• [Your assignment]:
Nothing in the entries may change when you repeat them, and no images may appear.

(Geometric shape edit sequences)
_ _ _ _ _
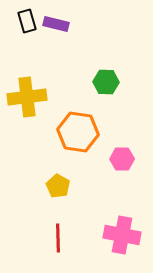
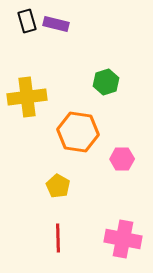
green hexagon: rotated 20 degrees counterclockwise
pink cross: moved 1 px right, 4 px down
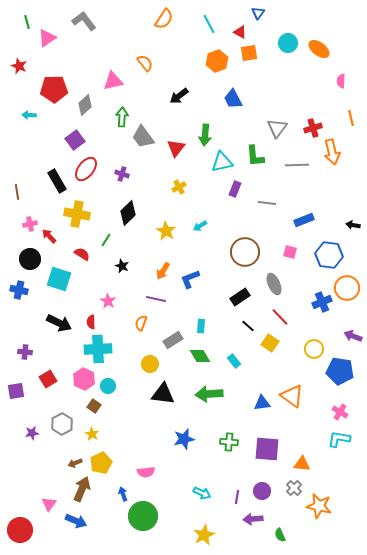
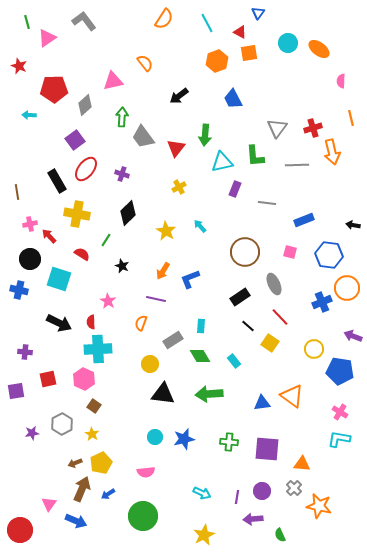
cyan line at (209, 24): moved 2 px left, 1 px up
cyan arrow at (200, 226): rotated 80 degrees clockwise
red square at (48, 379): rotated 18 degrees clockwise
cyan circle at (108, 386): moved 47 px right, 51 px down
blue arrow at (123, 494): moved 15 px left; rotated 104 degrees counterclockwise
_ _ _ _ _
• [Response to the exercise]:
green hexagon: rotated 20 degrees counterclockwise
pink cross: moved 1 px right, 4 px down
cyan line at (209, 24): moved 2 px left, 1 px up
cyan arrow at (200, 226): rotated 80 degrees clockwise
red square at (48, 379): rotated 18 degrees clockwise
cyan circle at (108, 386): moved 47 px right, 51 px down
blue arrow at (123, 494): moved 15 px left; rotated 104 degrees counterclockwise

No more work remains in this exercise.